Whenever the word "diode" turns up in a line of the data below, copy that line.

▬▬▬

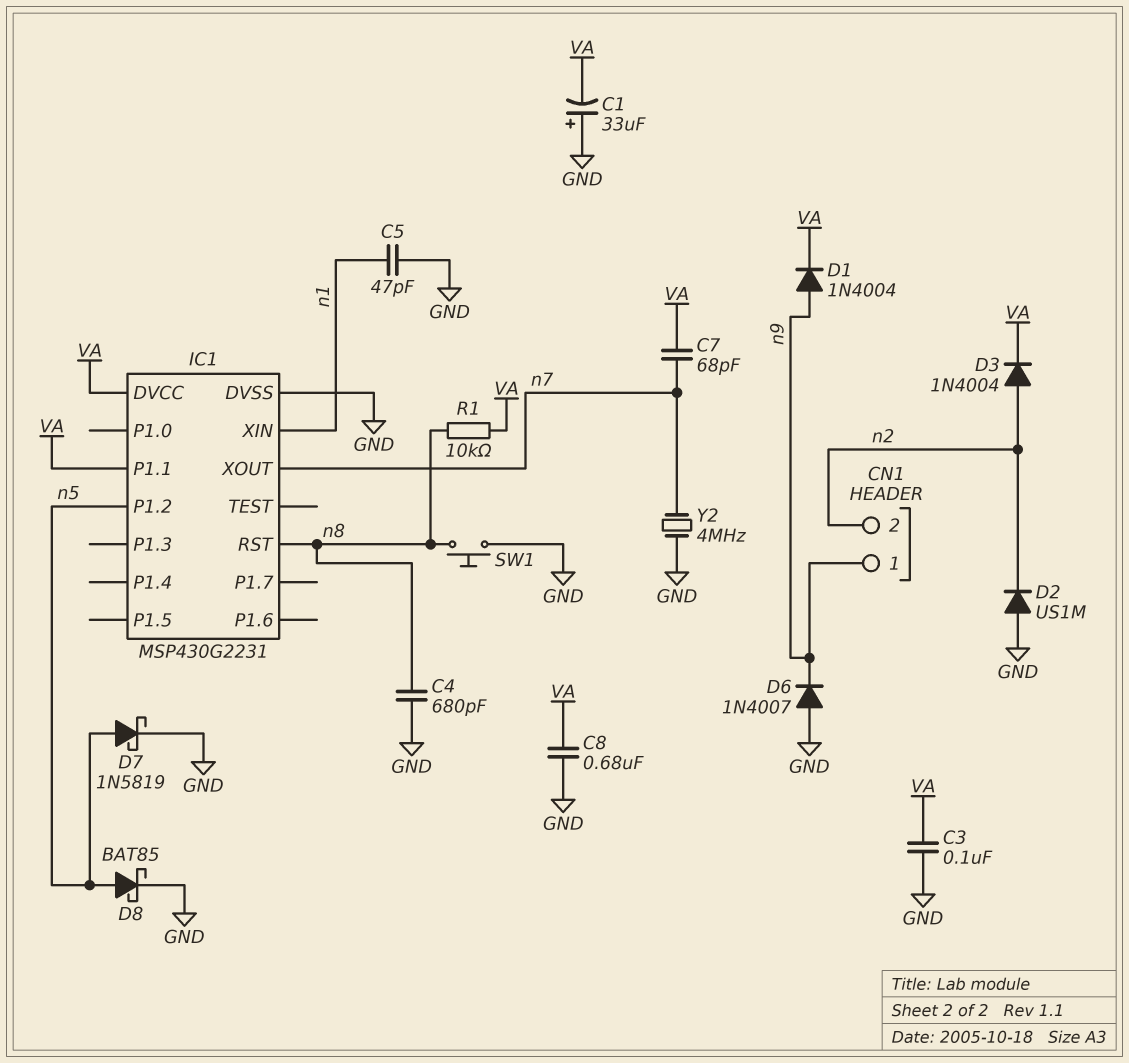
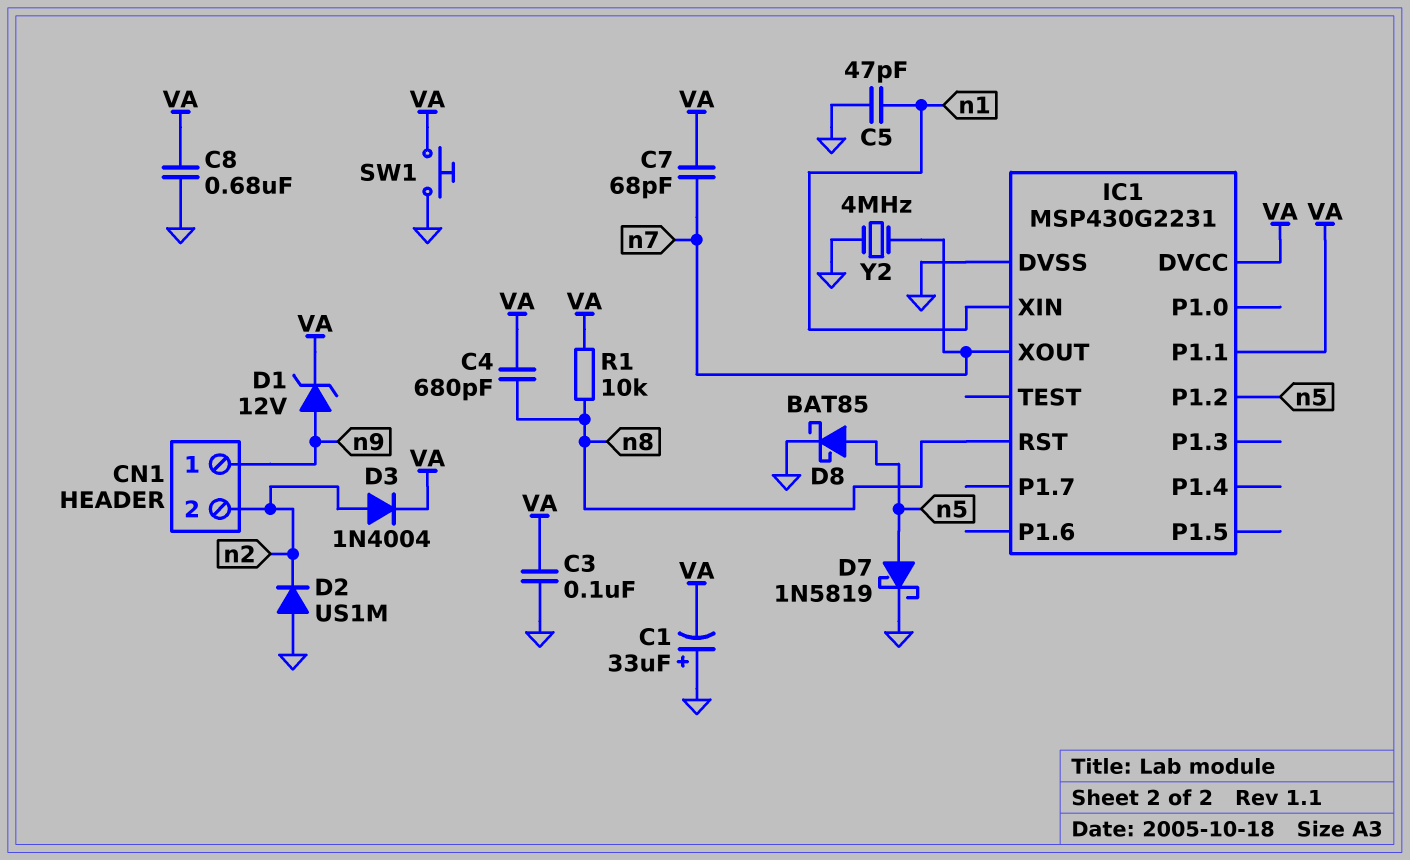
C4: 680pF (GND, n8) -> 680pF (VA, n8)
D1: diode 1N4004 (A n9, K VA) -> zener 12V (A n9, K VA)
D6: diode 1N4007 (A GND, K n9) -> none
SW1: button (GND, n8) -> button (GND, VA)

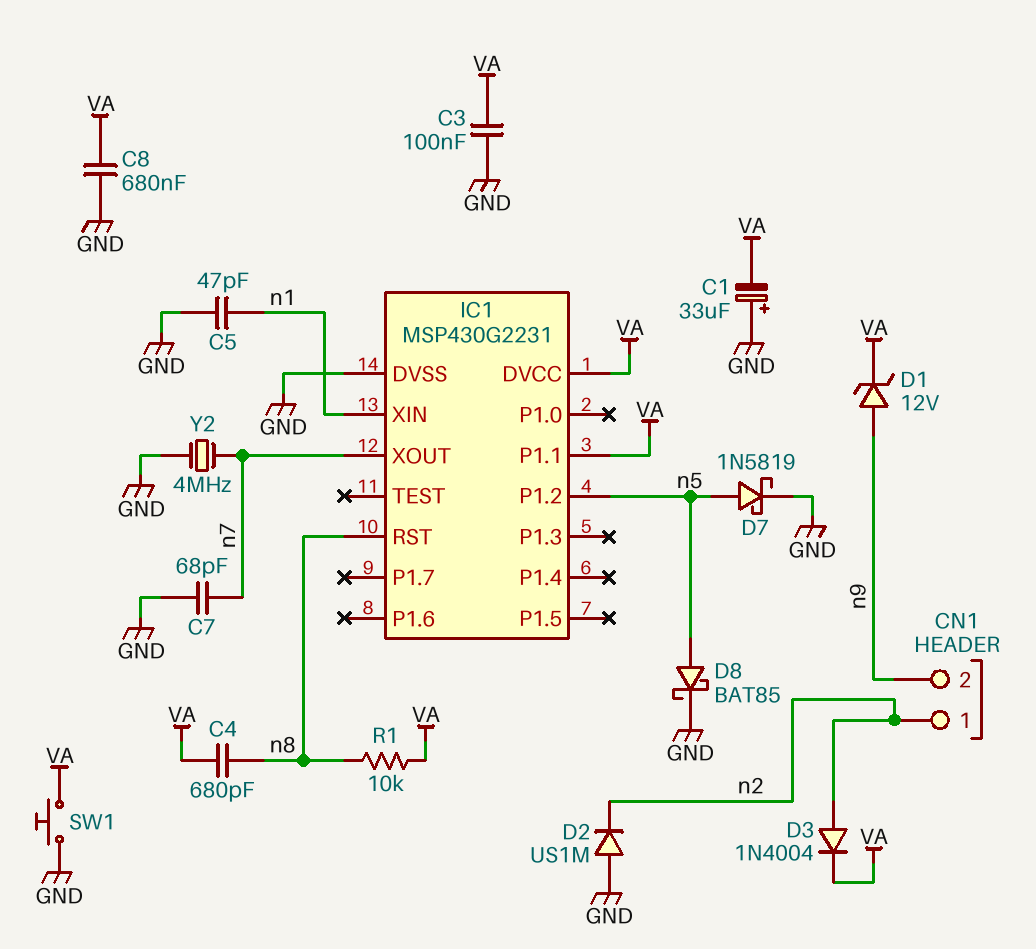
C7: 68pF (VA, n7) -> 68pF (GND, n7)
CN1 pin 1: n9 -> n2
CN1 pin 2: n2 -> n9

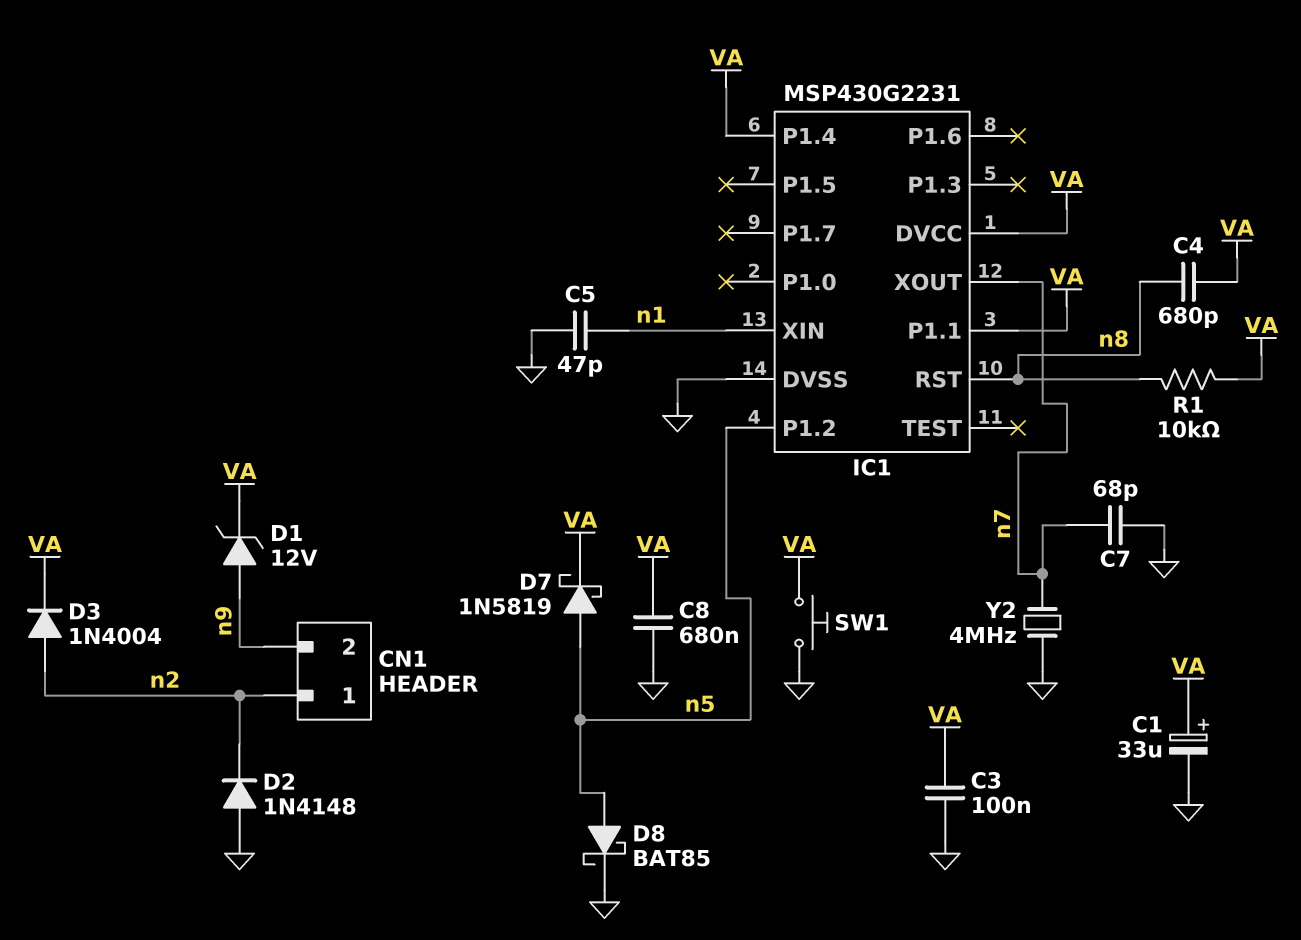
C1: 33uF (plus GND, minus VA) -> 33uF (plus VA, minus GND)
D2: diode US1M (A GND, K n2) -> diode 1N4148 (A GND, K n2)
D7: schottky 1N5819 (A n5, K GND) -> schottky 1N5819 (A n5, K VA)
IC1 pin P1.4: none -> VA

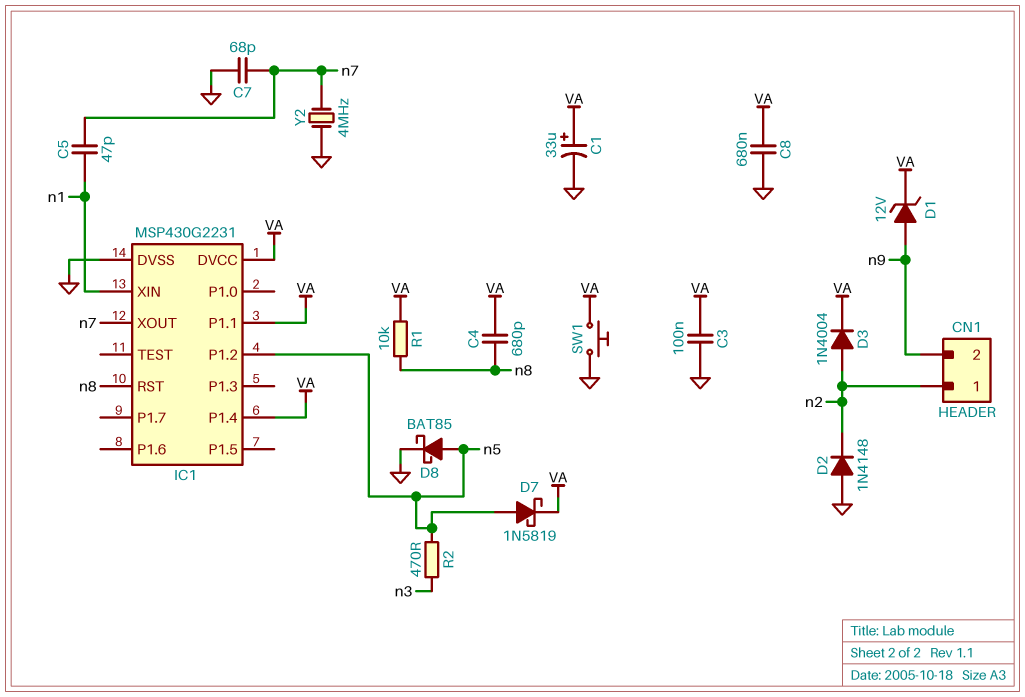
C5: 47pF (GND, n1) -> 47pF (n1, n7)
R2: none -> 470 (n3, n5)

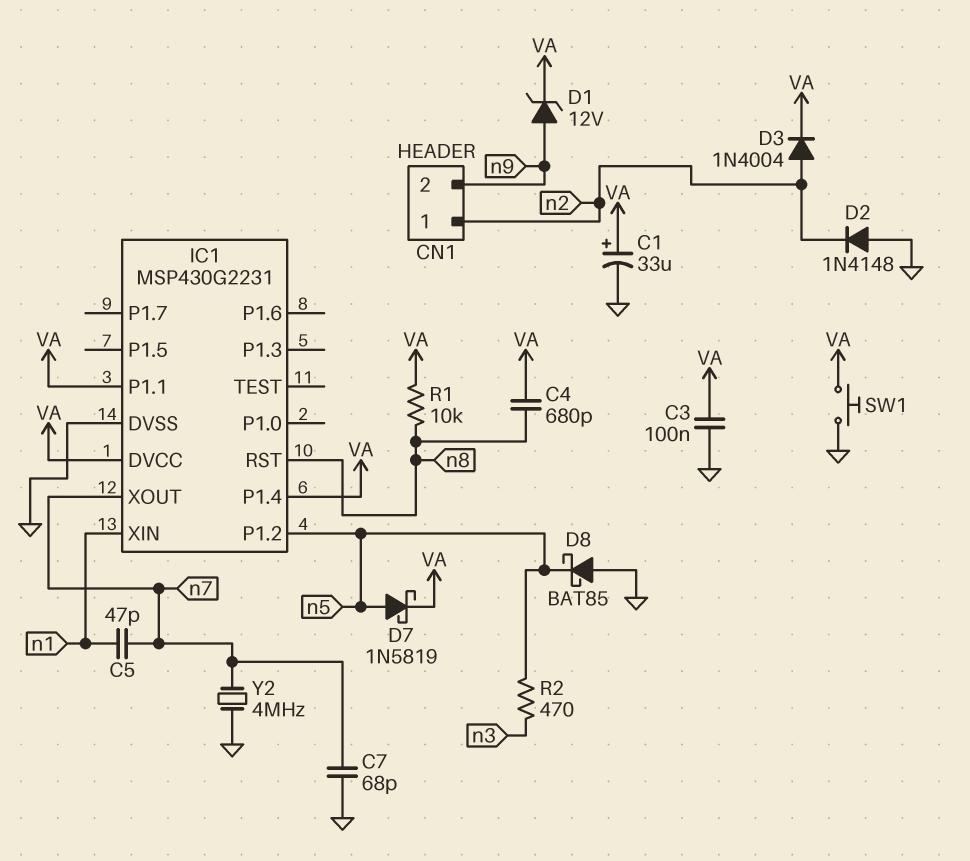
C8: 680nF (GND, VA) -> none
D8: schottky BAT85 (A n5, K GND) -> schottky BAT85 (A GND, K n5)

▬▬▬

Answer space:
D1: diode 1N4004 (A n9, K VA) -> zener 12V (A n9, K VA)
D6: diode 1N4007 (A GND, K n9) -> none
D2: diode US1M (A GND, K n2) -> diode 1N4148 (A GND, K n2)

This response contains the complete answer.